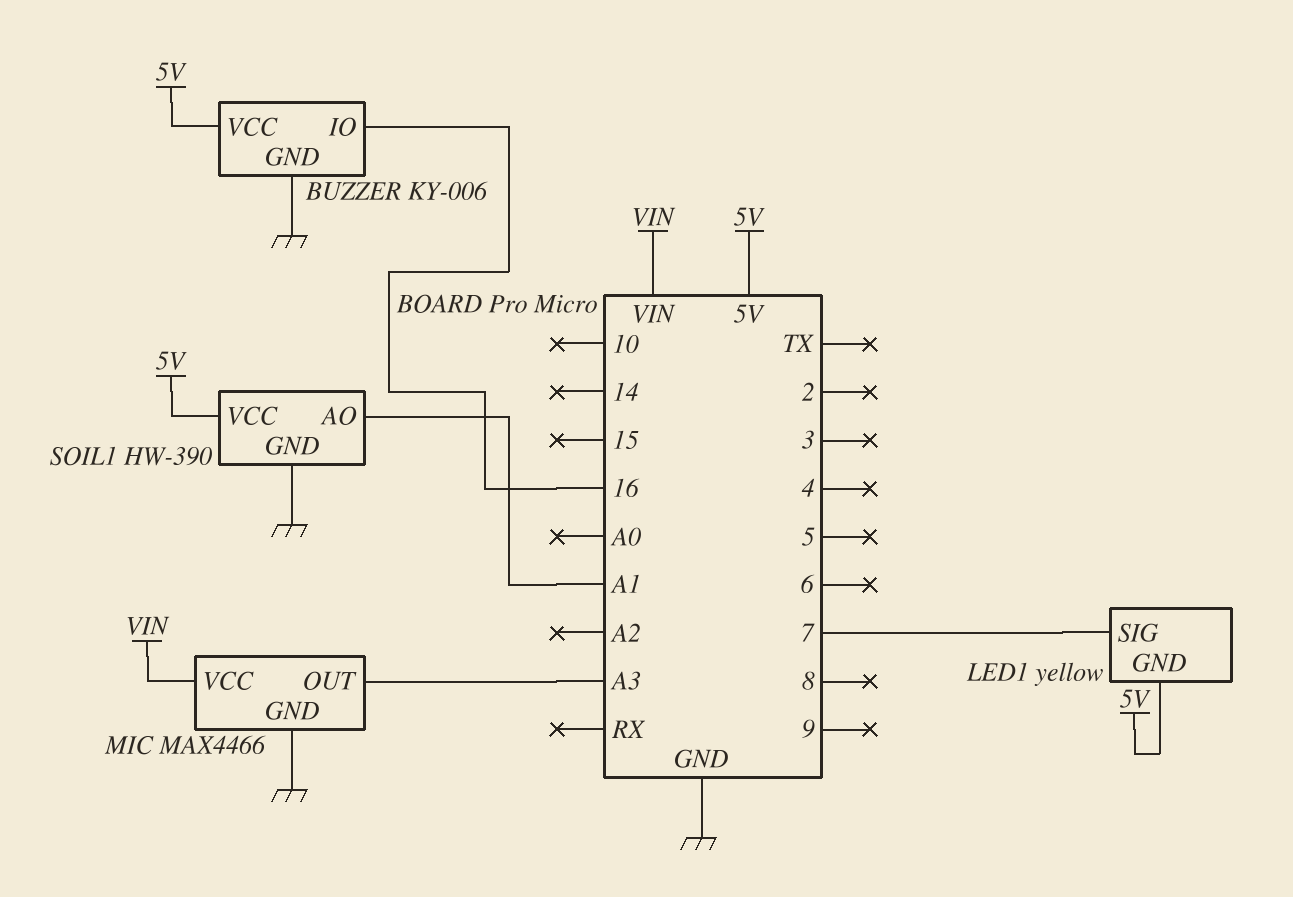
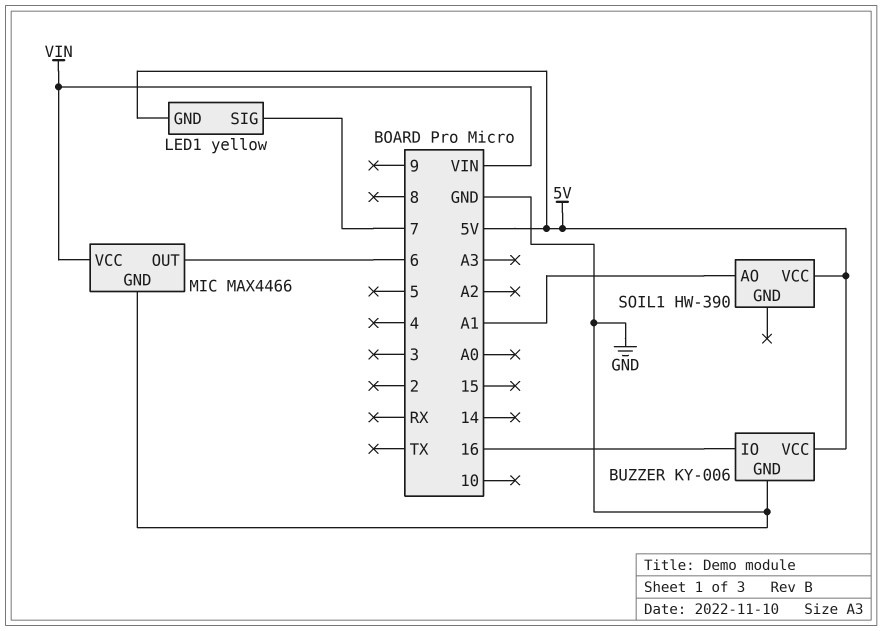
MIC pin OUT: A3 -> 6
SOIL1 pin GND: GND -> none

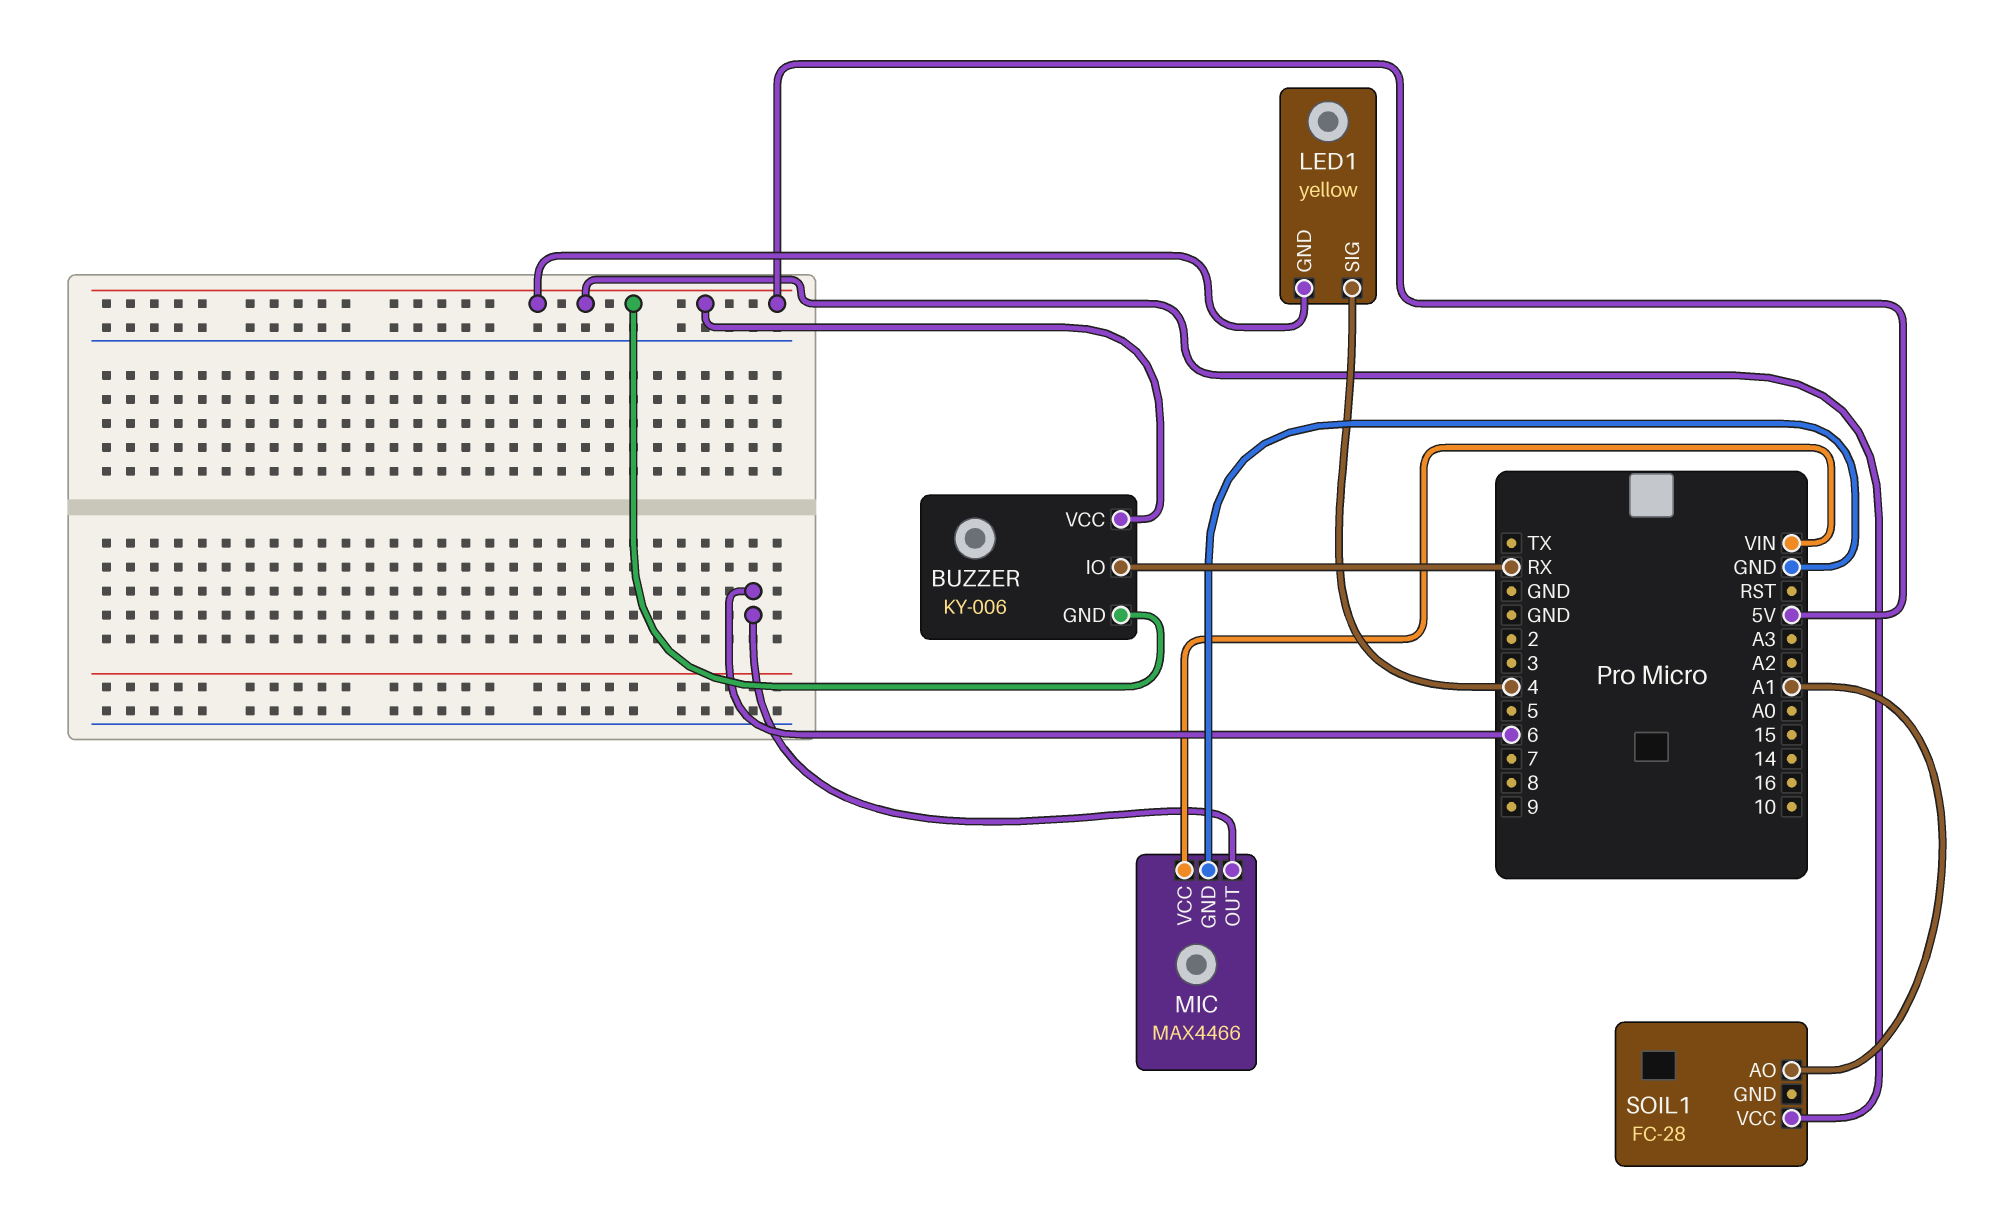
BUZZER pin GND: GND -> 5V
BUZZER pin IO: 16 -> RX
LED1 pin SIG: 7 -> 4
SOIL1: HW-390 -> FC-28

○ ○ ○ ○

Would you write out every record word for word, leaving no picture in?

MIC pin OUT: A3 -> 6
SOIL1 pin GND: GND -> none

BUZZER pin GND: GND -> 5V
BUZZER pin IO: 16 -> RX
LED1 pin SIG: 7 -> 4
SOIL1: HW-390 -> FC-28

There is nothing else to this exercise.